Please copy out the entries below exactly, beginning with the line that contains "Pokal [türkis] 601, 474, 649, 549" and ending with the line that contains "- → Schüssel [schwarz] 446, 562, 502, 607", and include nothing outside that span.

Scene difference descriptions:

=== Section Start ===

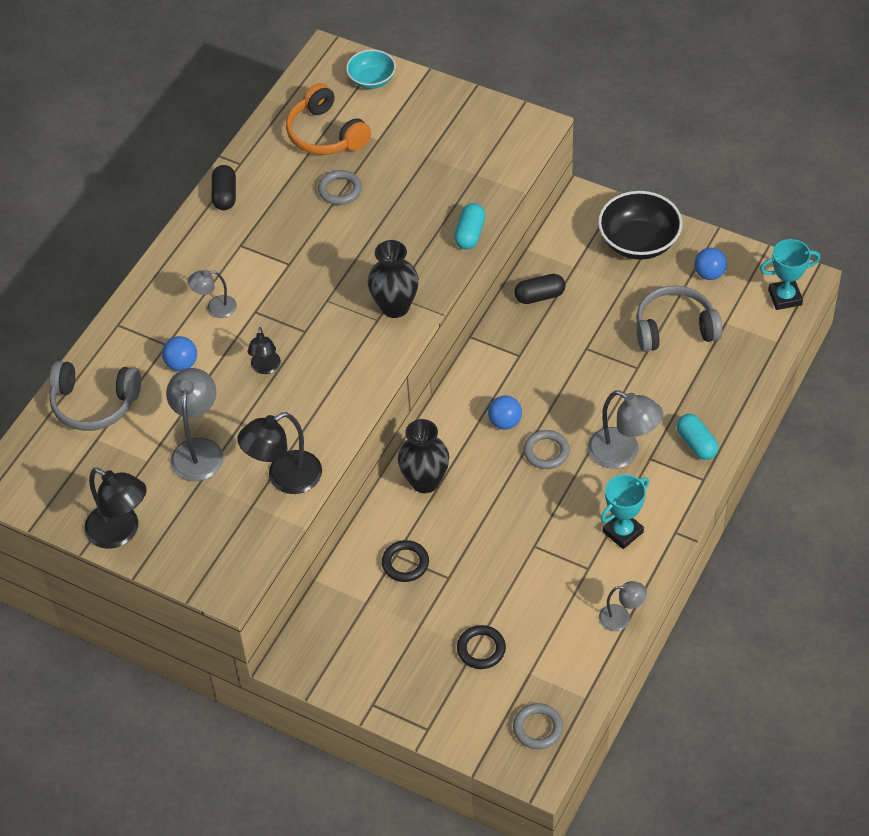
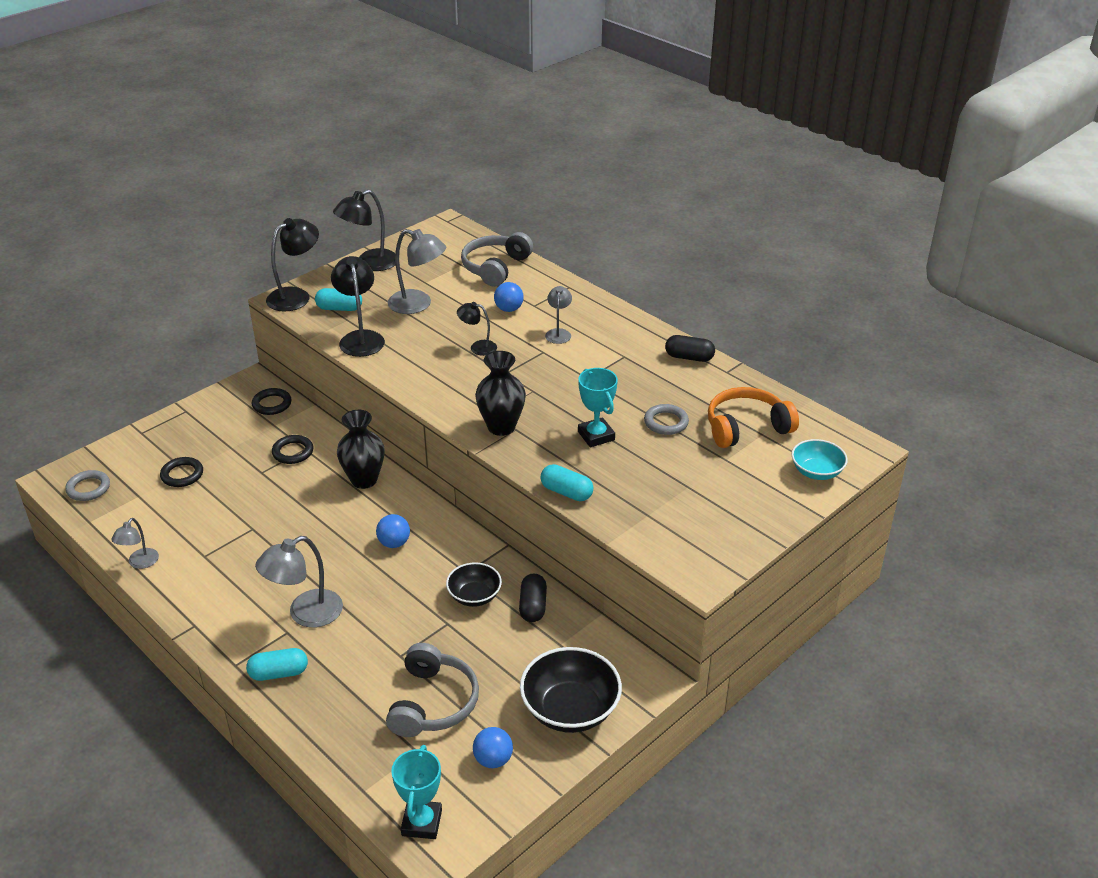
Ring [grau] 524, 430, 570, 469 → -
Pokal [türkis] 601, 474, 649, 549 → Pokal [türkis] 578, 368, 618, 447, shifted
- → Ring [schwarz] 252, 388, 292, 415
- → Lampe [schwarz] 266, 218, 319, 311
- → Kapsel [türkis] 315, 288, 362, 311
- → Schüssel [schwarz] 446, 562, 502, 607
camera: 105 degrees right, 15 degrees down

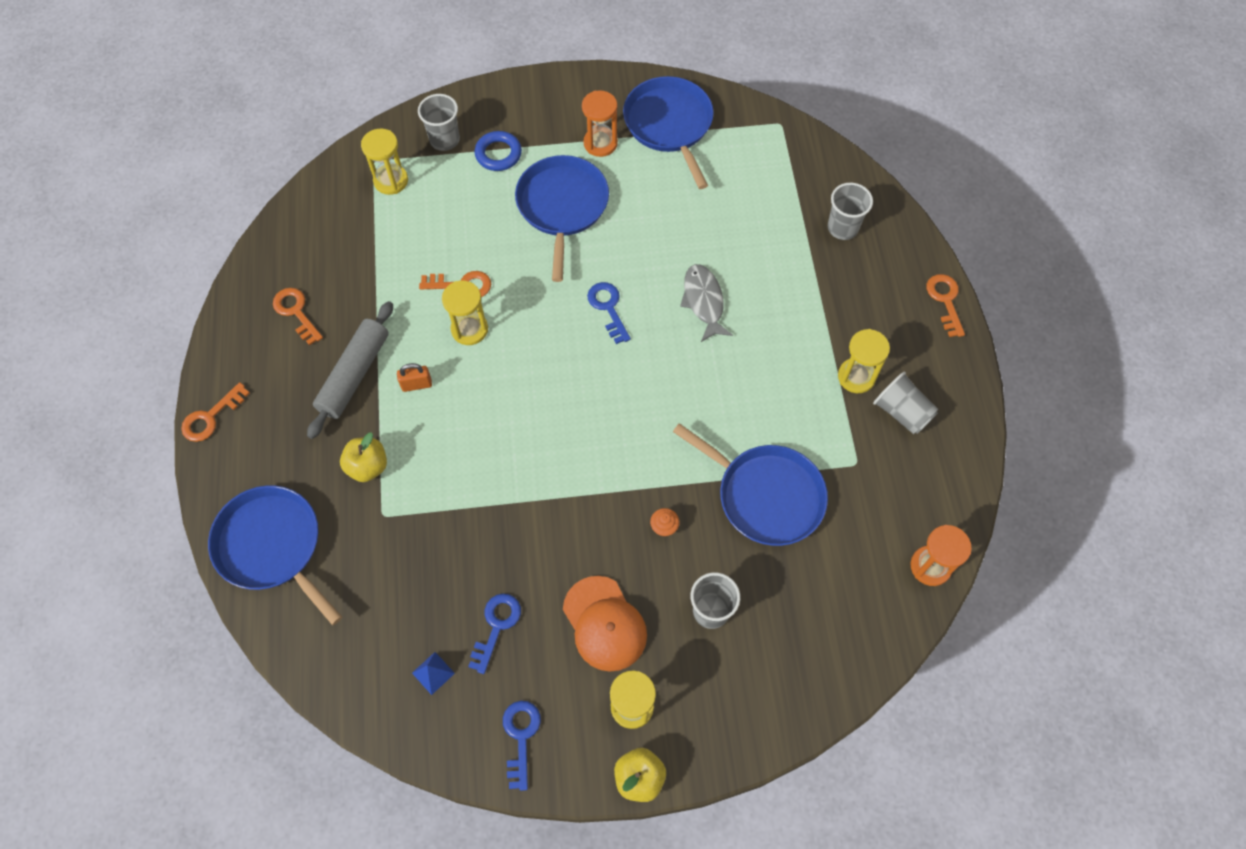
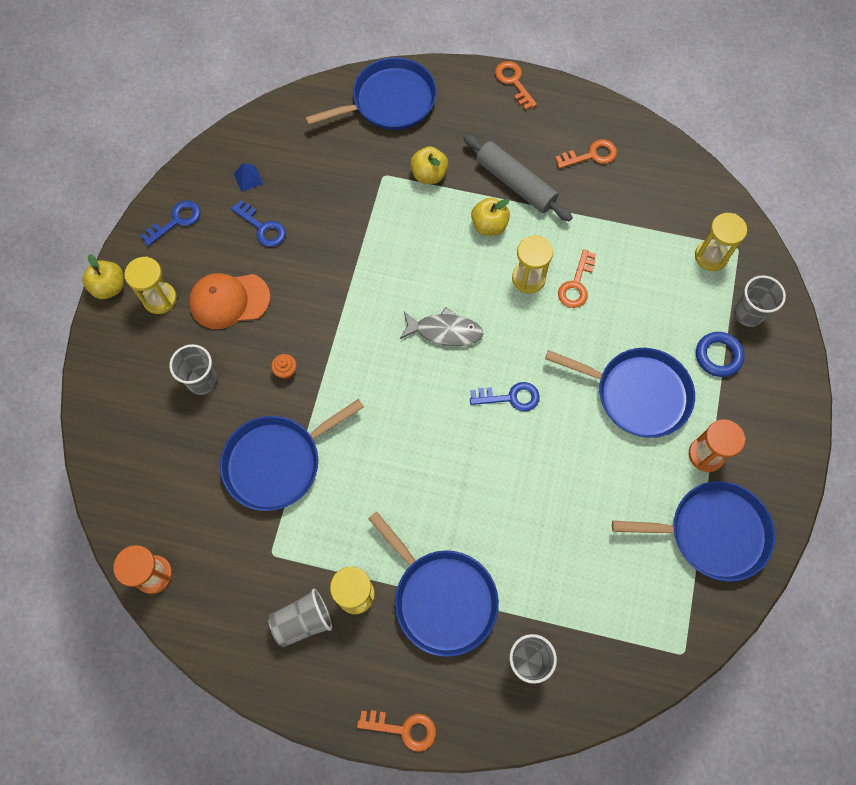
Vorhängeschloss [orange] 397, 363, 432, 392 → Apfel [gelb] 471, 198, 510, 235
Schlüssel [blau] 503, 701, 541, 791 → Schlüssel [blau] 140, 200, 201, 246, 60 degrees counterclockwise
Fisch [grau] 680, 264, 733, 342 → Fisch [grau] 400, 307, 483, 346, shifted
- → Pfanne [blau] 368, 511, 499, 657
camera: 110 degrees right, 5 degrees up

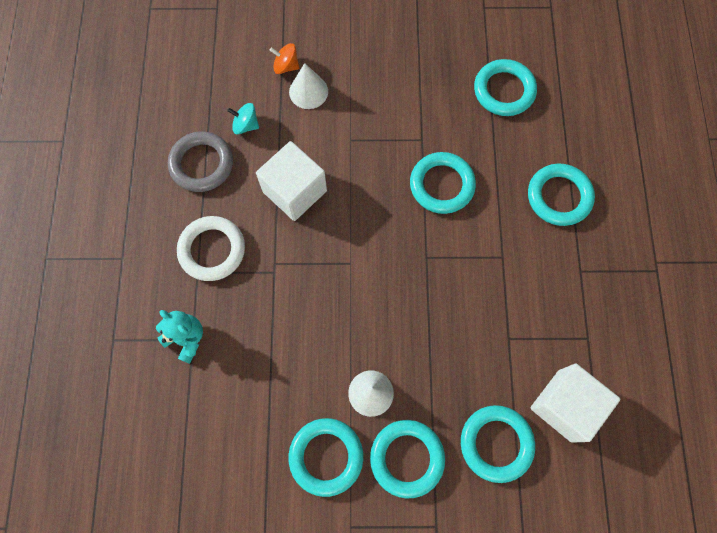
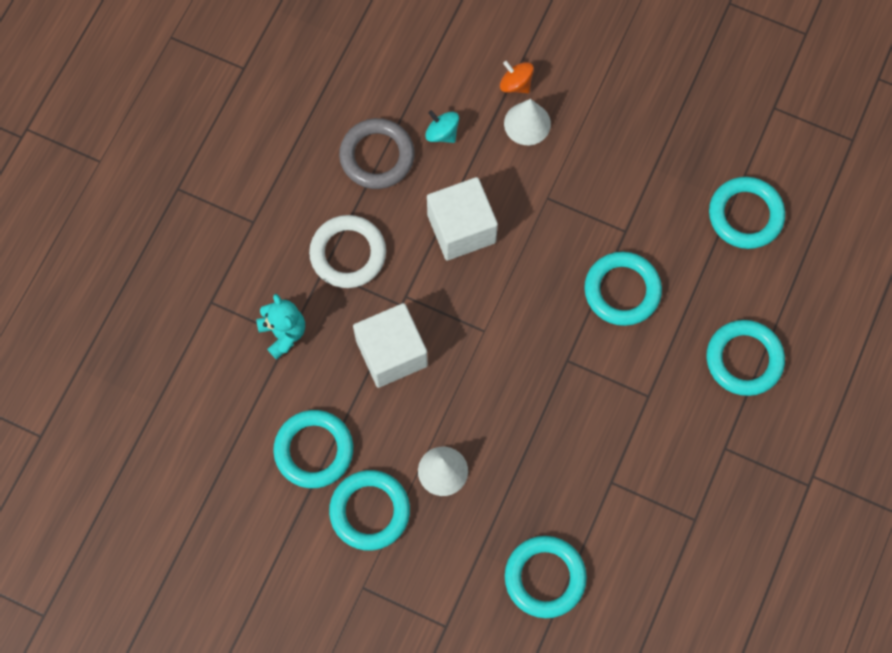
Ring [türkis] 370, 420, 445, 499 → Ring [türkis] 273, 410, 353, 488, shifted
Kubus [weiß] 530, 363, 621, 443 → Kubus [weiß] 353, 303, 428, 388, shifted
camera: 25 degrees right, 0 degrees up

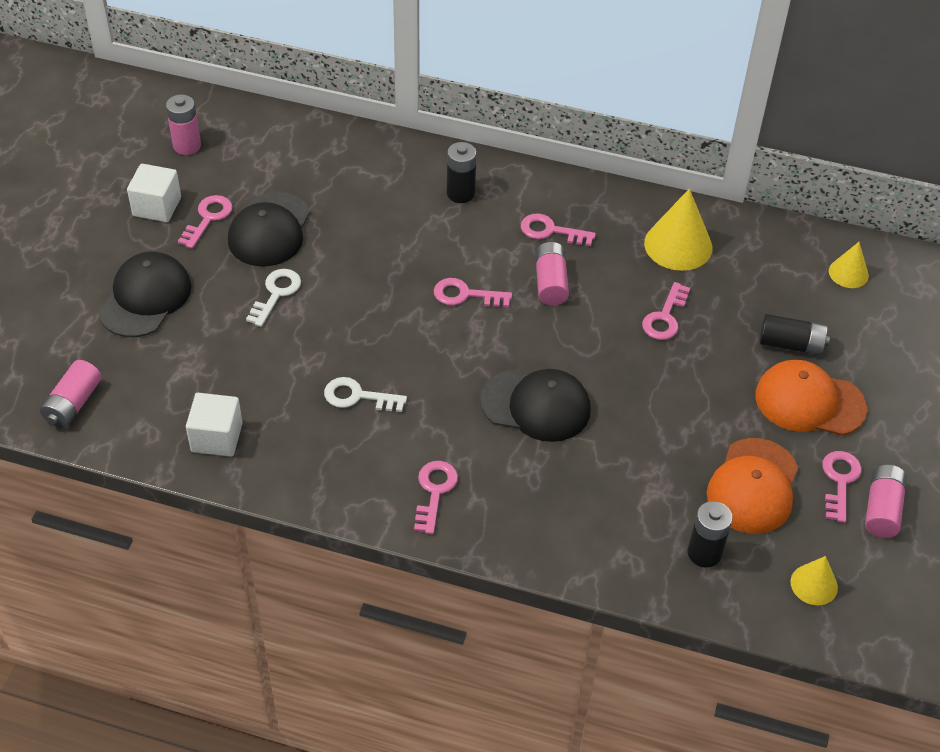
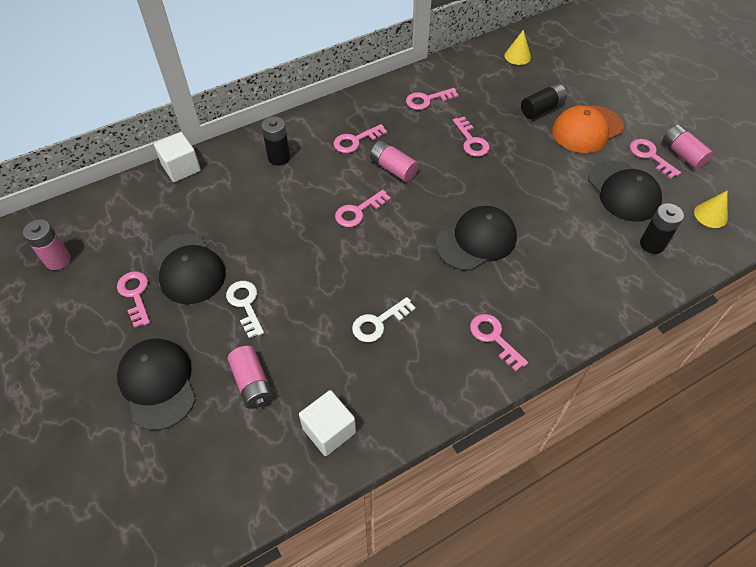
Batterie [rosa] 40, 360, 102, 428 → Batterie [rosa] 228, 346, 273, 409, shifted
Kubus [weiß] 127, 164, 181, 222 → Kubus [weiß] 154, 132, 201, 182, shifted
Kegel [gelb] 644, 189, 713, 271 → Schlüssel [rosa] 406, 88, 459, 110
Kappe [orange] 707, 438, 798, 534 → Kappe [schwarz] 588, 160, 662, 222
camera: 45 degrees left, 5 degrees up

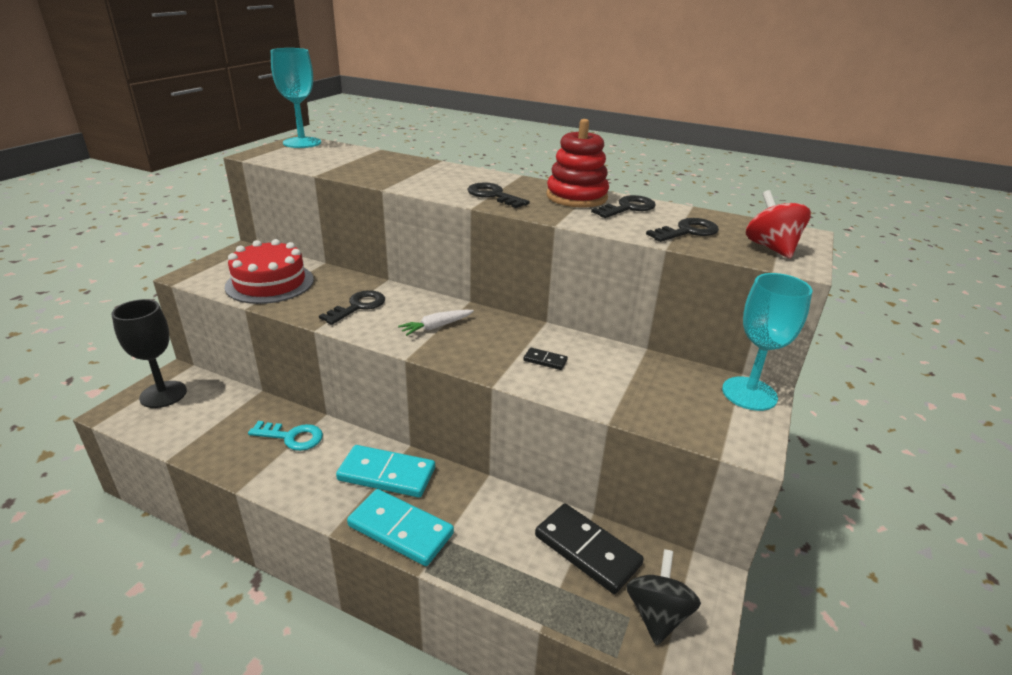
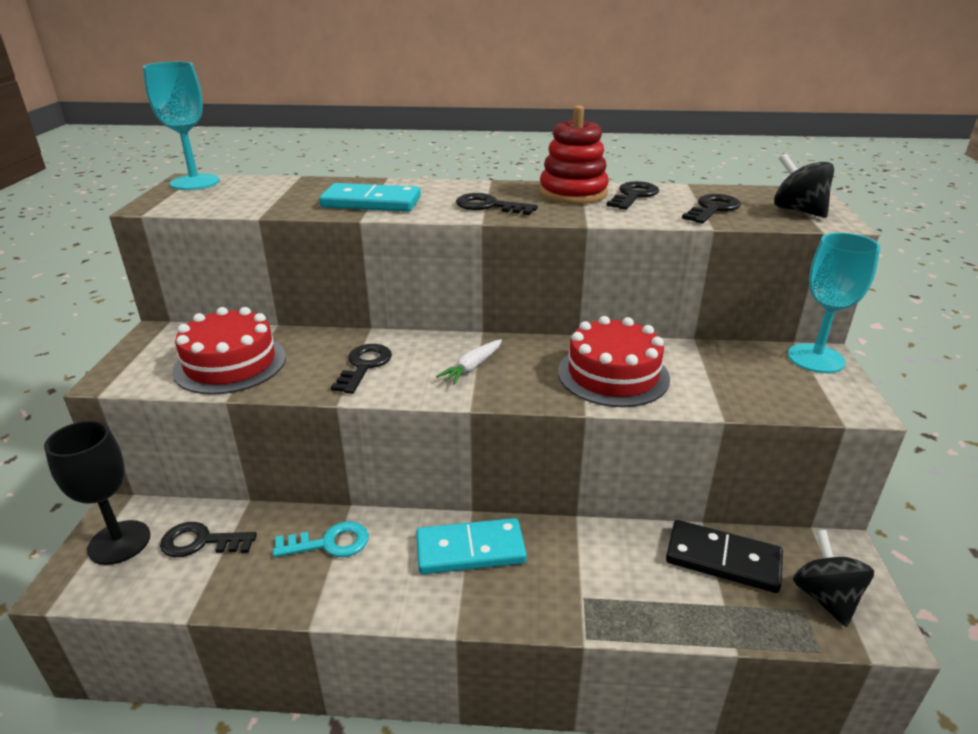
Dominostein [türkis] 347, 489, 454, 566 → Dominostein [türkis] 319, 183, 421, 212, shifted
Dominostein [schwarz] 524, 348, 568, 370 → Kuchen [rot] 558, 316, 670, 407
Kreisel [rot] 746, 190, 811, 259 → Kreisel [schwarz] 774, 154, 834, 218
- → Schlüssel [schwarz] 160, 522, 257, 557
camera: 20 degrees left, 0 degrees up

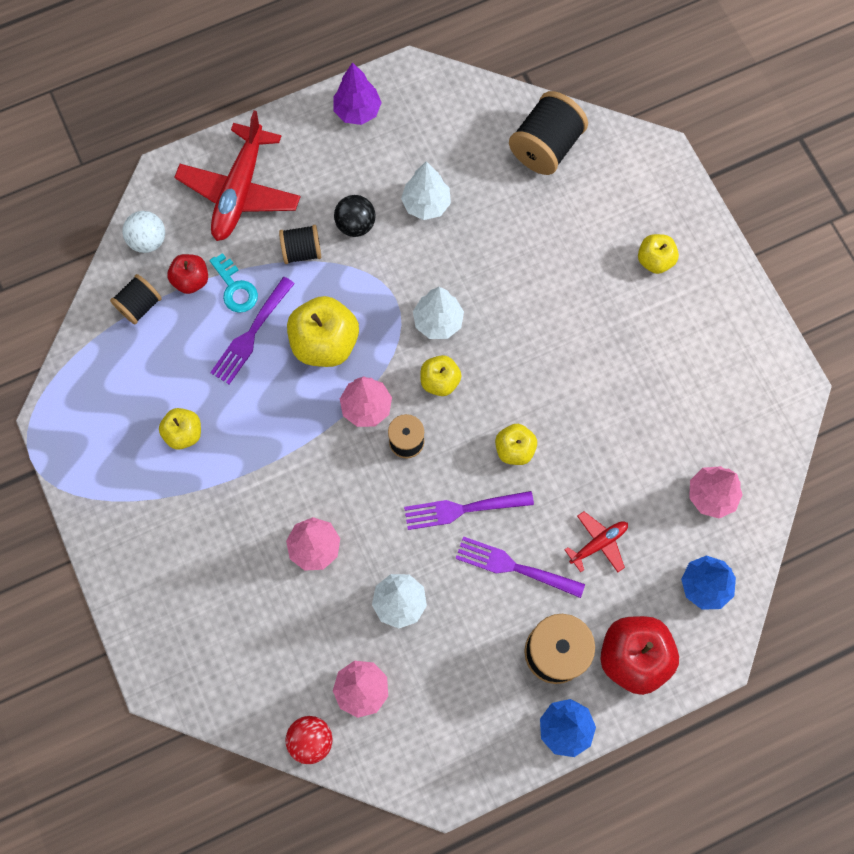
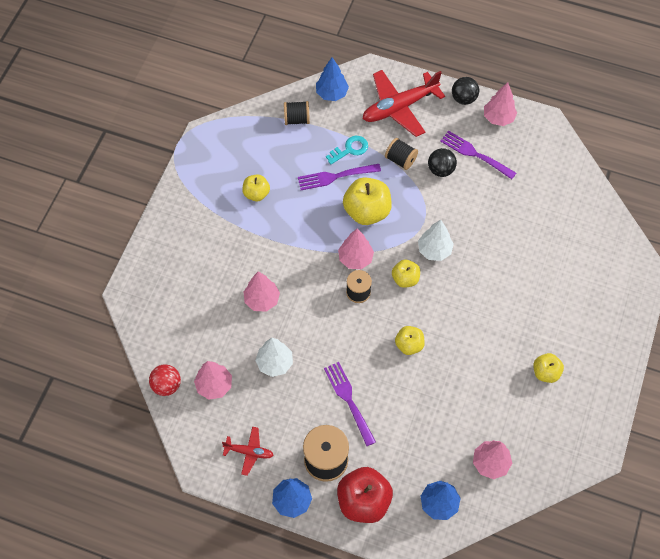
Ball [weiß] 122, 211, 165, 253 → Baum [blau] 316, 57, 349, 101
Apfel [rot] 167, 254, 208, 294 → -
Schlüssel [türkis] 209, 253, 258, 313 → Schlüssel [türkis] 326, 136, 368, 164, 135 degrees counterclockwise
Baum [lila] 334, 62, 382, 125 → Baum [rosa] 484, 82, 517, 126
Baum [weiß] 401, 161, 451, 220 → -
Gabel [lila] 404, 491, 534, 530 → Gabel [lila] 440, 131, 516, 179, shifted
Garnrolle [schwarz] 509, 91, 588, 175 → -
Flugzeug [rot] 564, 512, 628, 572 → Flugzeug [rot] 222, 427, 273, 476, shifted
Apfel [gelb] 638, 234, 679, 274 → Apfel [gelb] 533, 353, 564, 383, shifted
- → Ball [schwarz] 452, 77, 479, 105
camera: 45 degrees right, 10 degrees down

=== Section End ===

Result below |
Pokal [türkis] 601, 474, 649, 549 → Pokal [türkis] 578, 368, 618, 447, shifted
- → Ring [schwarz] 252, 388, 292, 415
- → Lampe [schwarz] 266, 218, 319, 311
- → Kapsel [türkis] 315, 288, 362, 311
- → Schüssel [schwarz] 446, 562, 502, 607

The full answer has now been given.